- _WHAT IS NEEDED_: Without including any image, repeat every record exactly.

INFORMATION GIVEN below:

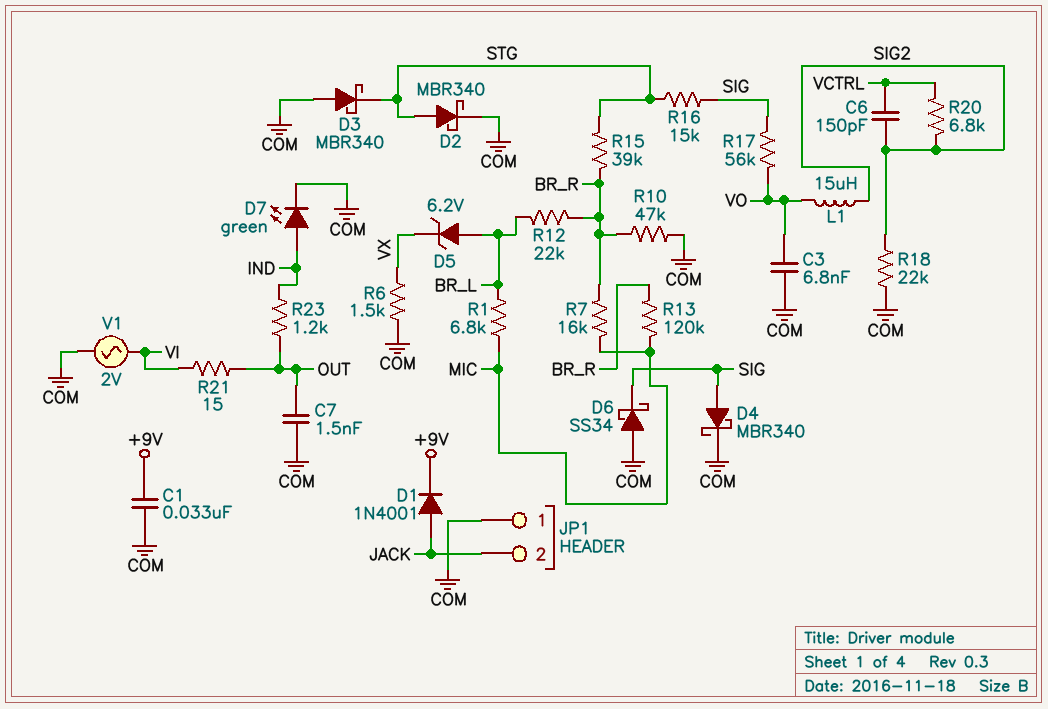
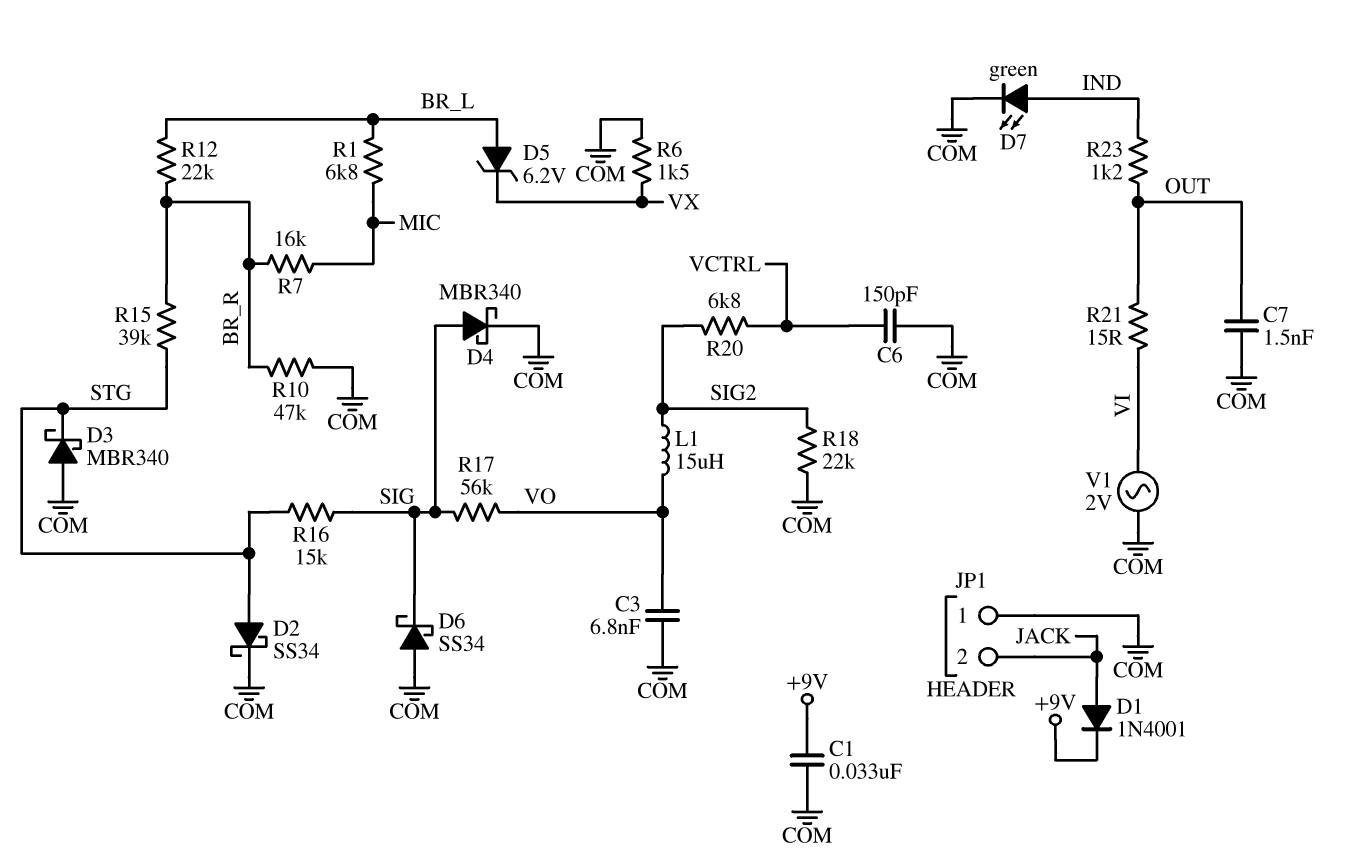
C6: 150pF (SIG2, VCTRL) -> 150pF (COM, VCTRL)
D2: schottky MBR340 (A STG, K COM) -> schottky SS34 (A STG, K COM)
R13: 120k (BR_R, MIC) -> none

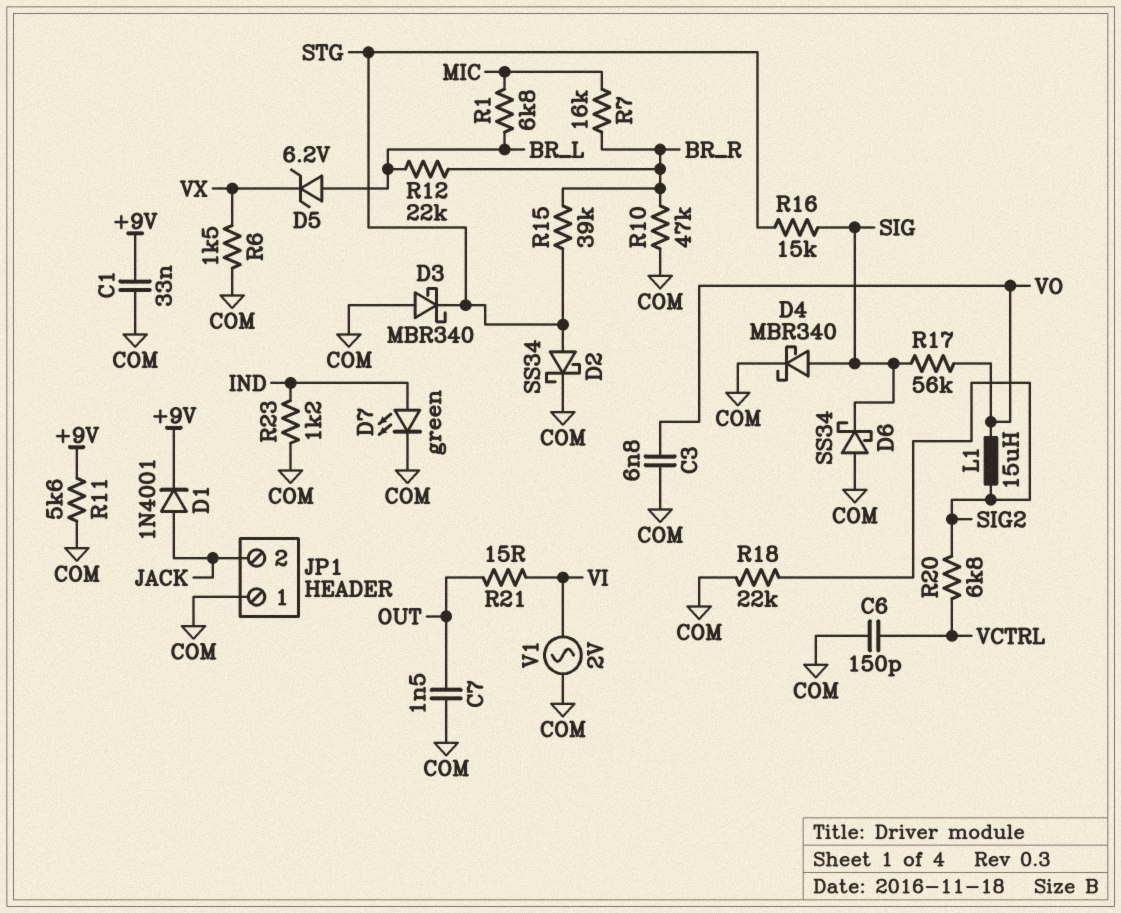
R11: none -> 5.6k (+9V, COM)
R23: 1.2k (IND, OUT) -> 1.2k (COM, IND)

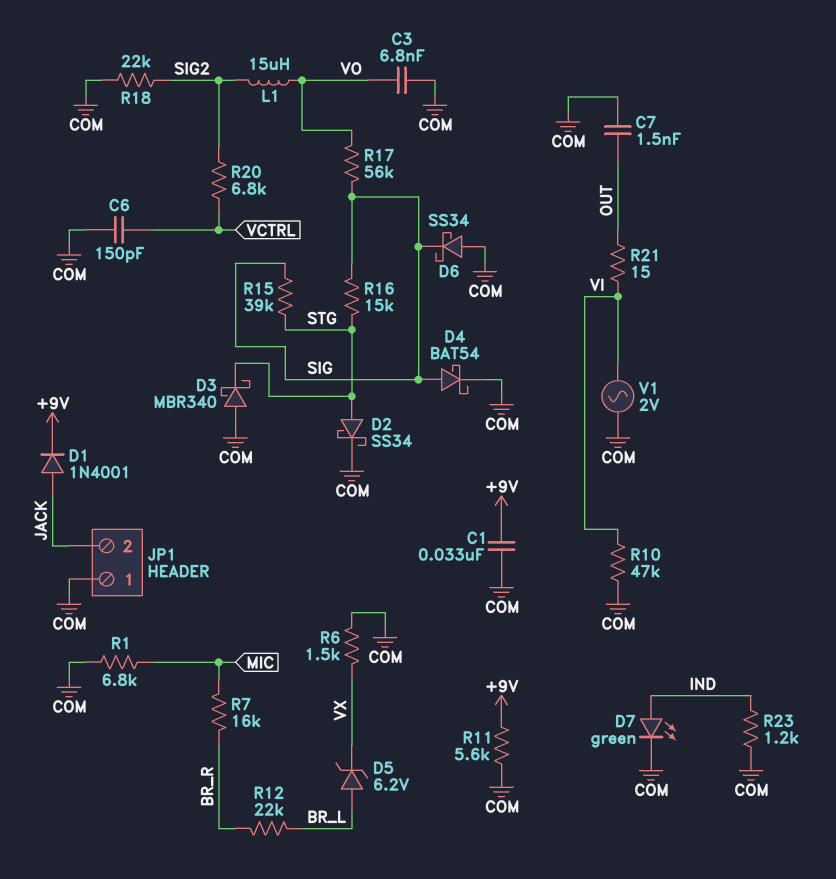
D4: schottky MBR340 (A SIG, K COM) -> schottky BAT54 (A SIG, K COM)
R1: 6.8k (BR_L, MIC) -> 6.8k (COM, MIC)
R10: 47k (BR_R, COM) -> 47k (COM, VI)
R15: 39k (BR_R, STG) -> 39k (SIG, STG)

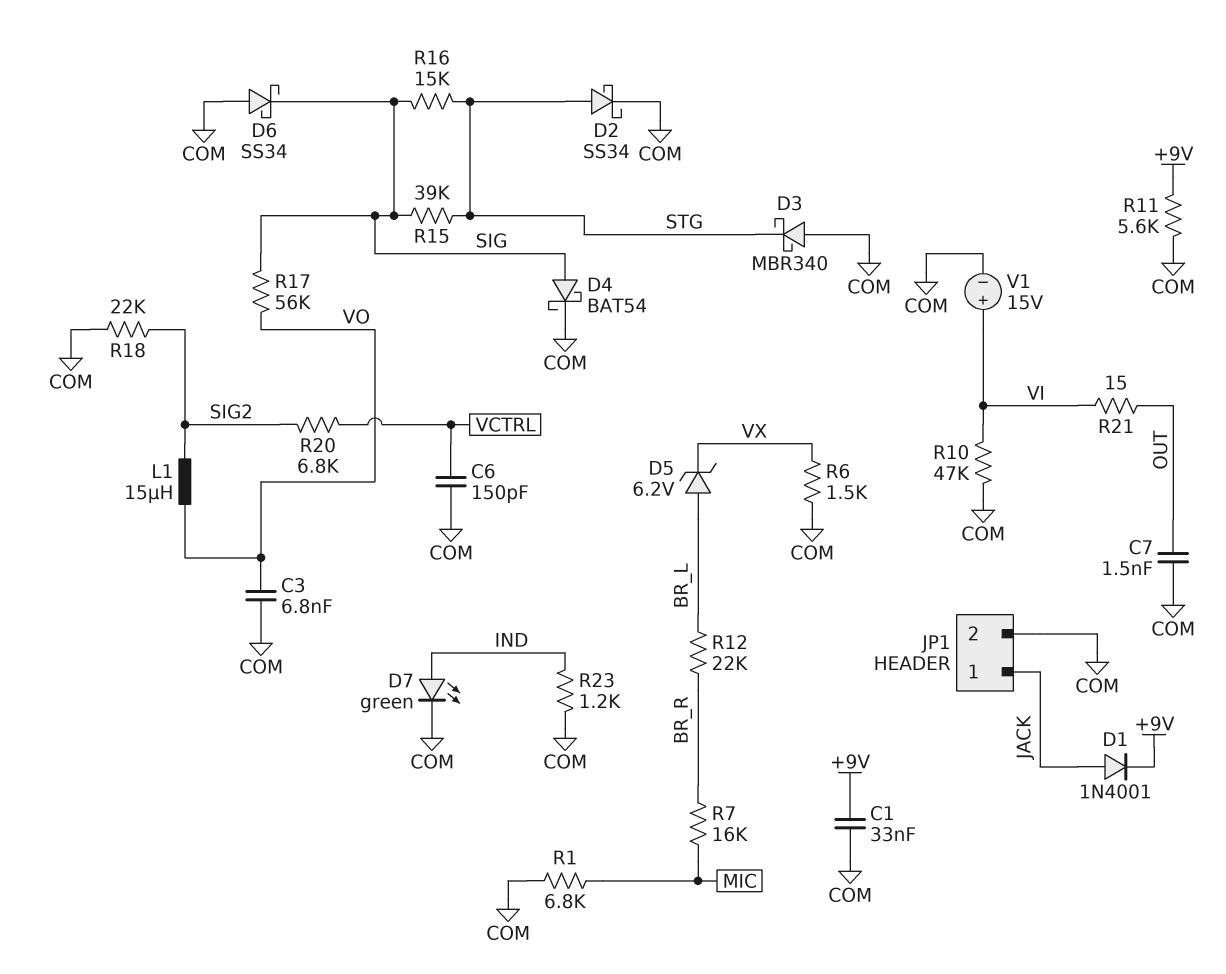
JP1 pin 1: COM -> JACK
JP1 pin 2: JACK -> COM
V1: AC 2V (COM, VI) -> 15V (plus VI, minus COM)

End of INFORMATION GIVEN.

- _ANSWER SECTION_:
C6: 150pF (SIG2, VCTRL) -> 150pF (COM, VCTRL)
D2: schottky MBR340 (A STG, K COM) -> schottky SS34 (A STG, K COM)
R13: 120k (BR_R, MIC) -> none

R11: none -> 5.6k (+9V, COM)
R23: 1.2k (IND, OUT) -> 1.2k (COM, IND)

D4: schottky MBR340 (A SIG, K COM) -> schottky BAT54 (A SIG, K COM)
R1: 6.8k (BR_L, MIC) -> 6.8k (COM, MIC)
R10: 47k (BR_R, COM) -> 47k (COM, VI)
R15: 39k (BR_R, STG) -> 39k (SIG, STG)

JP1 pin 1: COM -> JACK
JP1 pin 2: JACK -> COM
V1: AC 2V (COM, VI) -> 15V (plus VI, minus COM)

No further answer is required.